▽

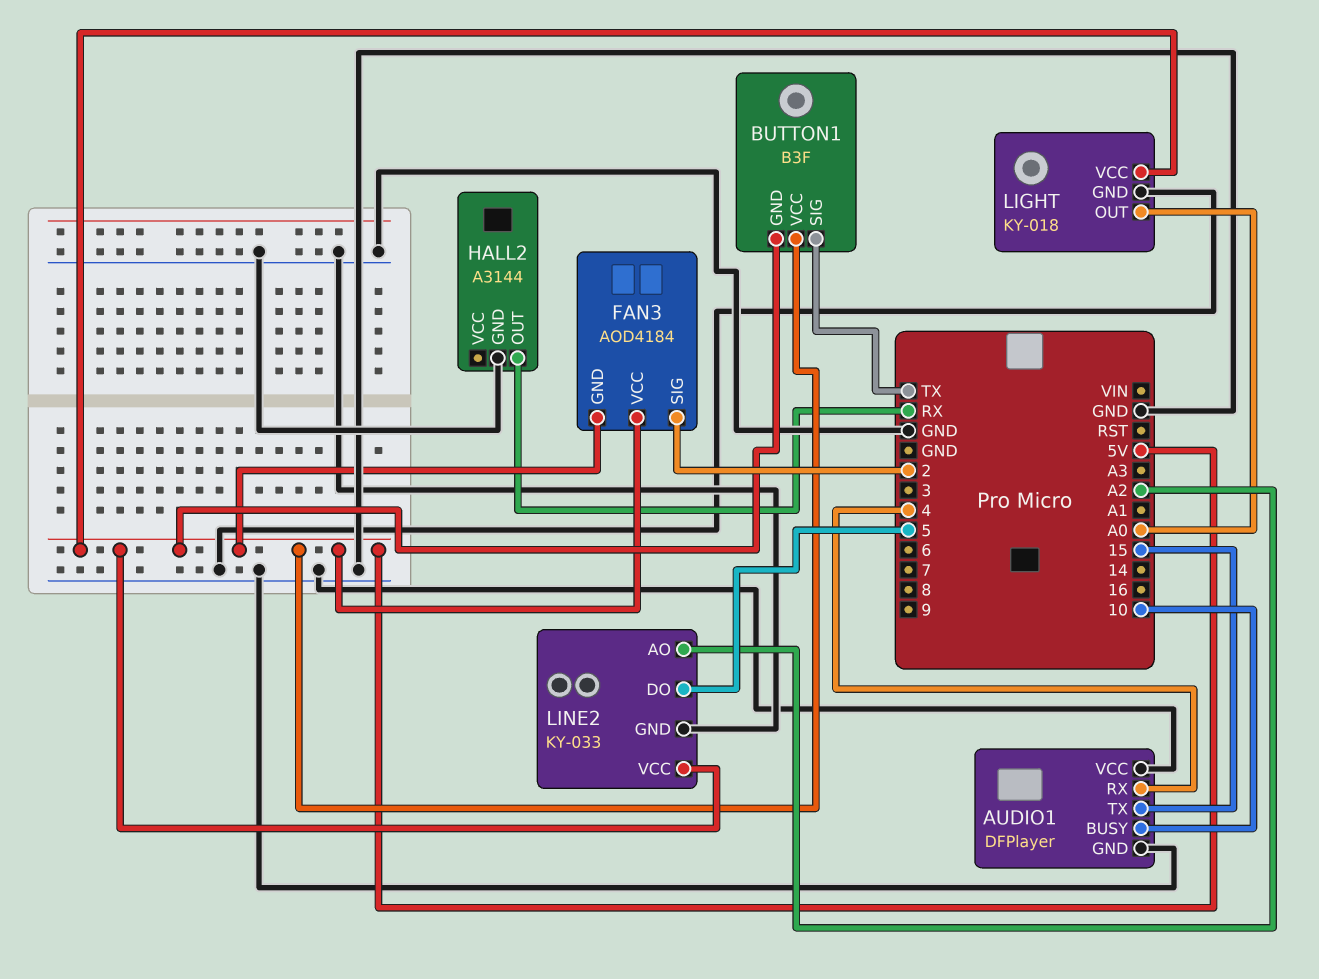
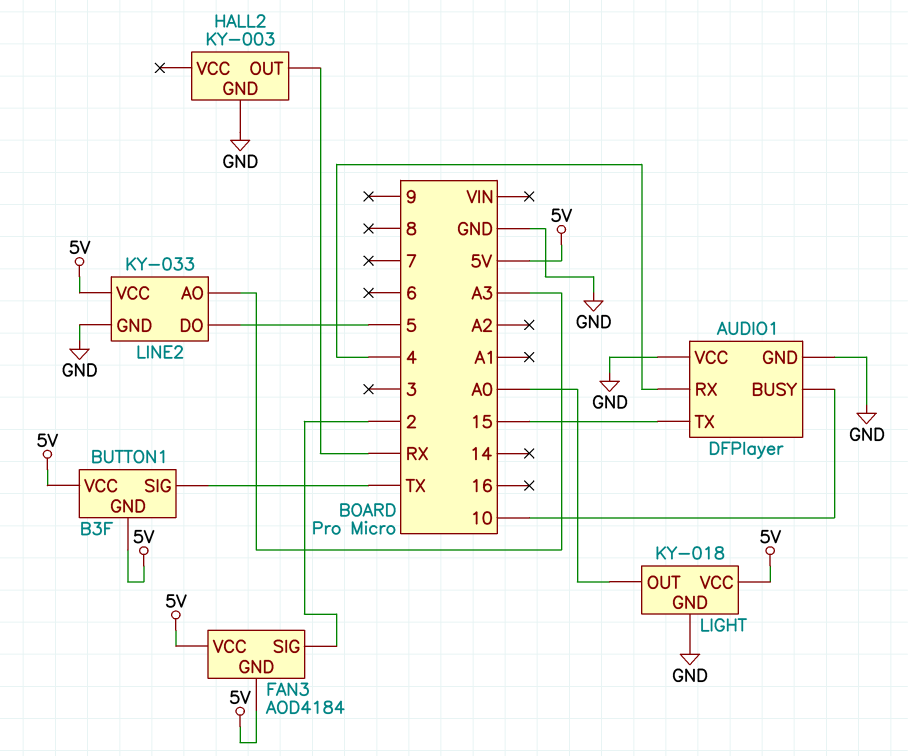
HALL2: A3144 -> KY-003
LINE2 pin AO: A2 -> A3

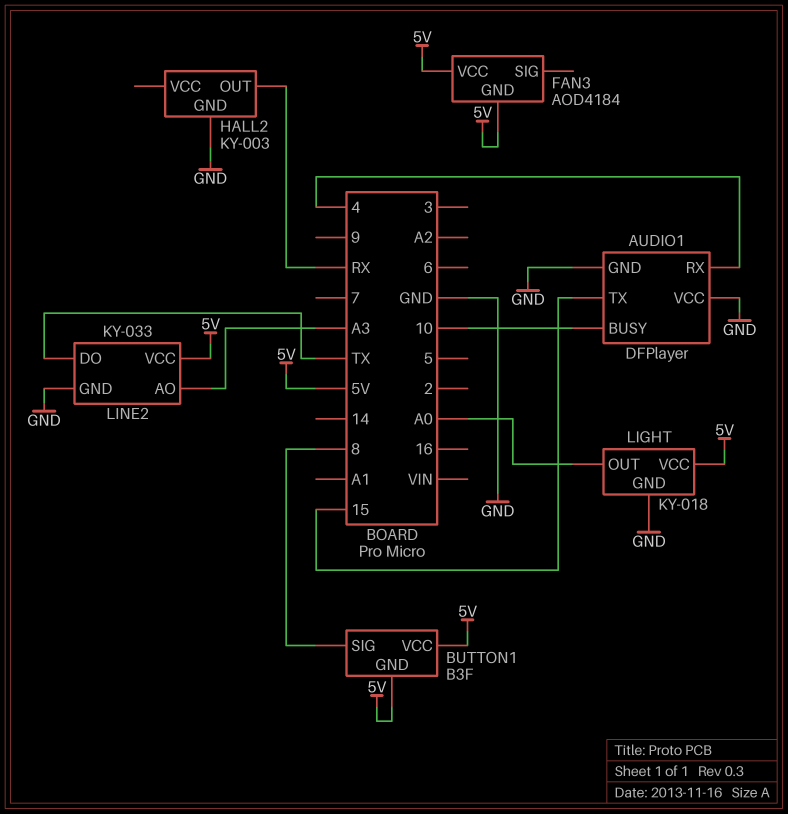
BUTTON1 pin SIG: TX -> 8
FAN3 pin SIG: 2 -> none
LINE2 pin DO: 5 -> TX

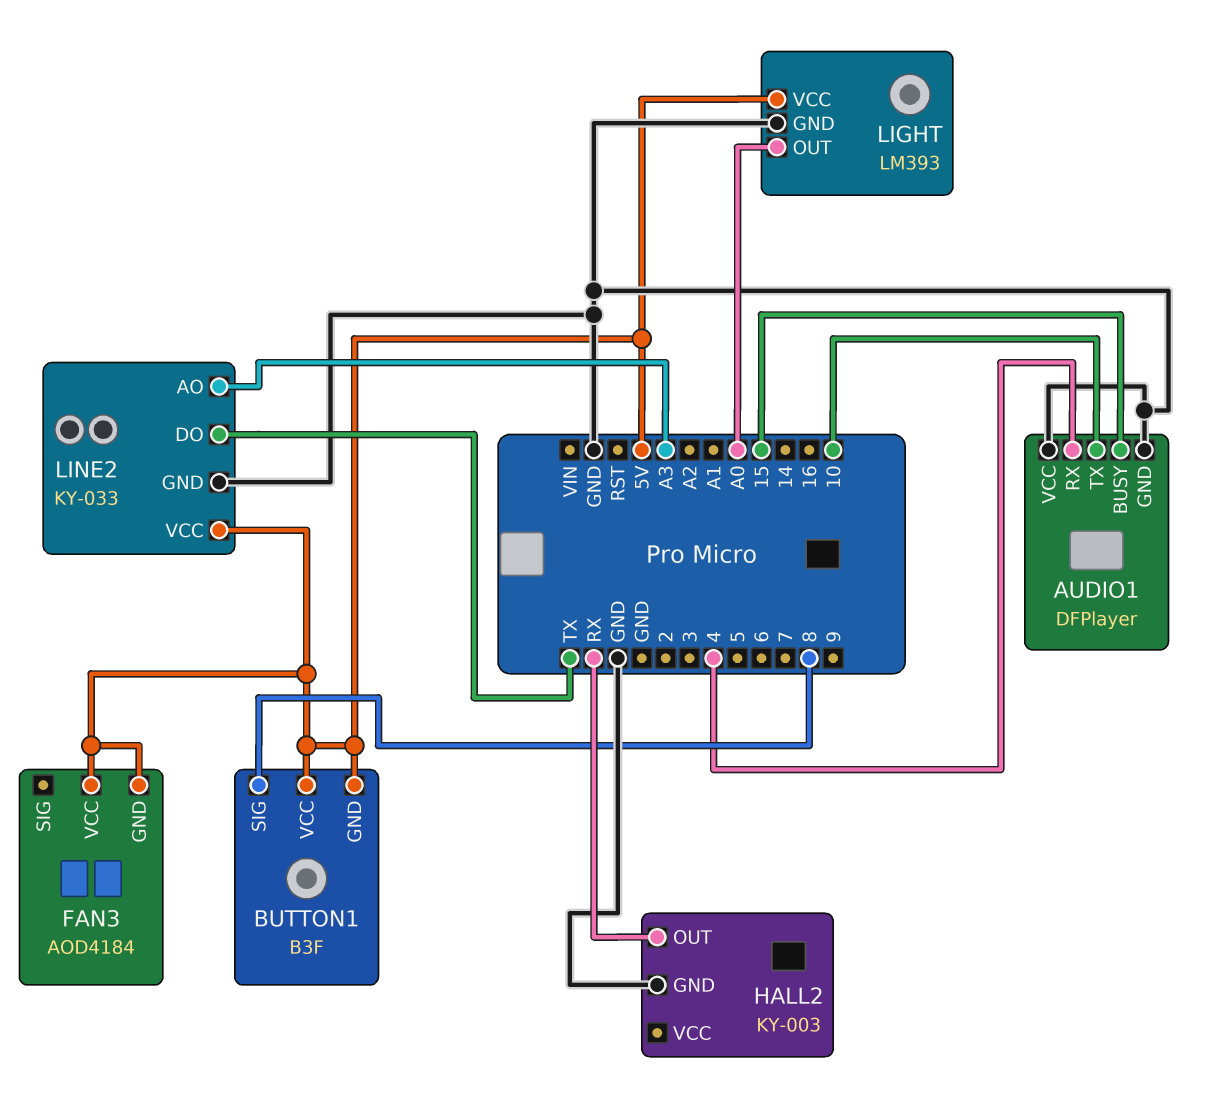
AUDIO1 pin BUSY: 10 -> 15
AUDIO1 pin TX: 15 -> 10
LIGHT: KY-018 -> LM393

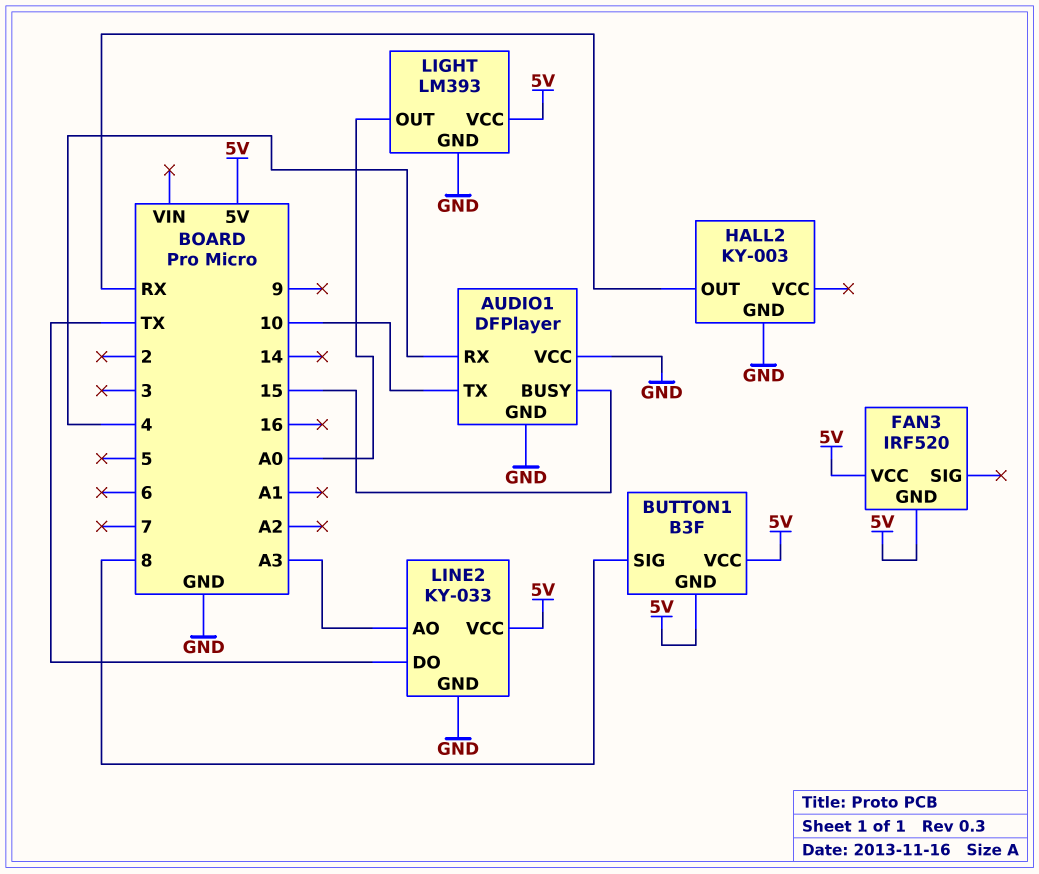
FAN3: AOD4184 -> IRF520

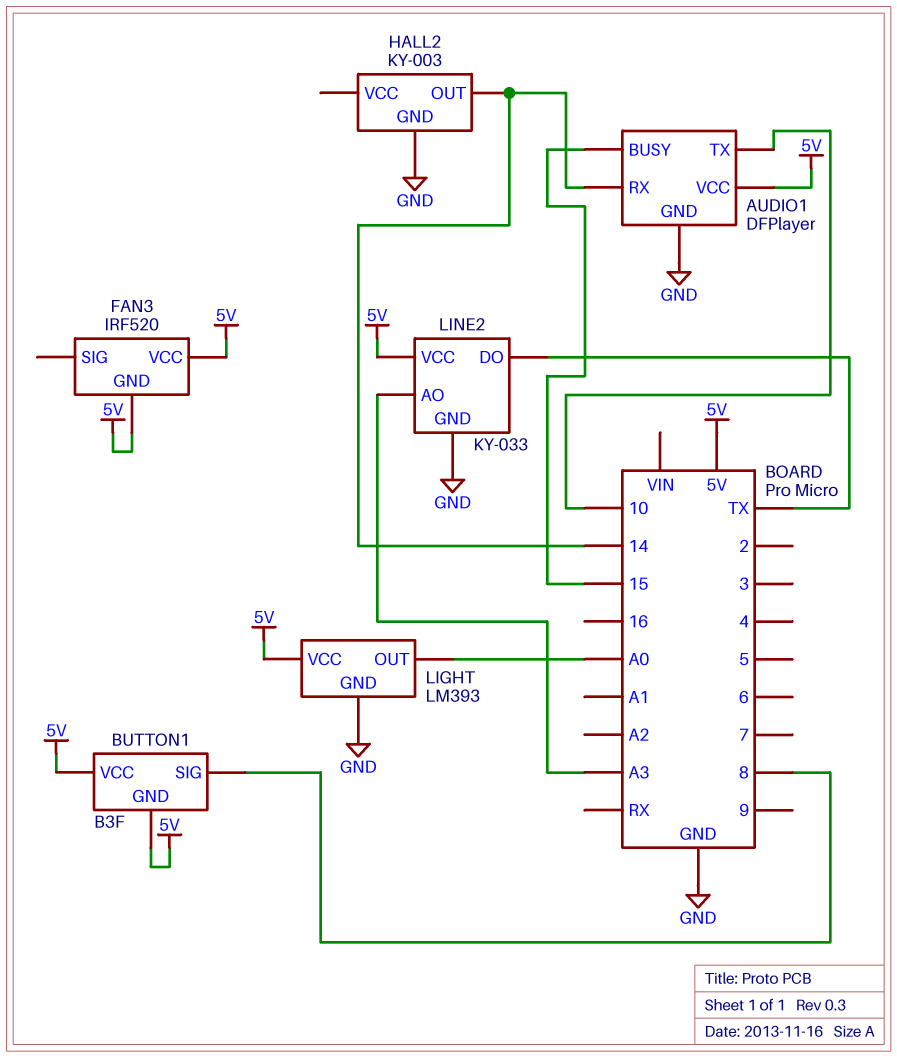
AUDIO1 pin RX: 4 -> 14
AUDIO1 pin VCC: GND -> 5V
HALL2 pin OUT: RX -> 14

△

Please output an exact repetition of the lines from the line containing "FAN3 pin SIG: 2 -> none" to the end of the records, both included, with no pictures and no additional text.

FAN3 pin SIG: 2 -> none
LINE2 pin DO: 5 -> TX

AUDIO1 pin BUSY: 10 -> 15
AUDIO1 pin TX: 15 -> 10
LIGHT: KY-018 -> LM393

FAN3: AOD4184 -> IRF520

AUDIO1 pin RX: 4 -> 14
AUDIO1 pin VCC: GND -> 5V
HALL2 pin OUT: RX -> 14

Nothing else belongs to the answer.